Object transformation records
-------------------------
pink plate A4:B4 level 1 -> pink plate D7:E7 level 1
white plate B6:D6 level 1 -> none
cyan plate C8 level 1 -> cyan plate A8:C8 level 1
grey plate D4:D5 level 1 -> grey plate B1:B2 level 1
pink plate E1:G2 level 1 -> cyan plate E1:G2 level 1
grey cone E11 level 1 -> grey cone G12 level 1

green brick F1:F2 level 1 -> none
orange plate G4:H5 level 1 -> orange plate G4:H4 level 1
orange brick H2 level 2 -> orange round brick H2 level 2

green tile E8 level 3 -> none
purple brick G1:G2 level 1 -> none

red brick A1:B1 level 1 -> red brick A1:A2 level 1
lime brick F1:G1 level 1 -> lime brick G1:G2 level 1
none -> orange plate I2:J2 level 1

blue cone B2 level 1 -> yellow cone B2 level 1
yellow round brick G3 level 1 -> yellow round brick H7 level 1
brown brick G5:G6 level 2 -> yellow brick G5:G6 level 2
-------------------------
● **Task instructions**:
Each entry above is to be returned exactly as given.

● **Answer section**:
pink plate A4:B4 level 1 -> pink plate D7:E7 level 1
white plate B6:D6 level 1 -> none
cyan plate C8 level 1 -> cyan plate A8:C8 level 1
grey plate D4:D5 level 1 -> grey plate B1:B2 level 1
pink plate E1:G2 level 1 -> cyan plate E1:G2 level 1
grey cone E11 level 1 -> grey cone G12 level 1

green brick F1:F2 level 1 -> none
orange plate G4:H5 level 1 -> orange plate G4:H4 level 1
orange brick H2 level 2 -> orange round brick H2 level 2

green tile E8 level 3 -> none
purple brick G1:G2 level 1 -> none

red brick A1:B1 level 1 -> red brick A1:A2 level 1
lime brick F1:G1 level 1 -> lime brick G1:G2 level 1
none -> orange plate I2:J2 level 1

blue cone B2 level 1 -> yellow cone B2 level 1
yellow round brick G3 level 1 -> yellow round brick H7 level 1
brown brick G5:G6 level 2 -> yellow brick G5:G6 level 2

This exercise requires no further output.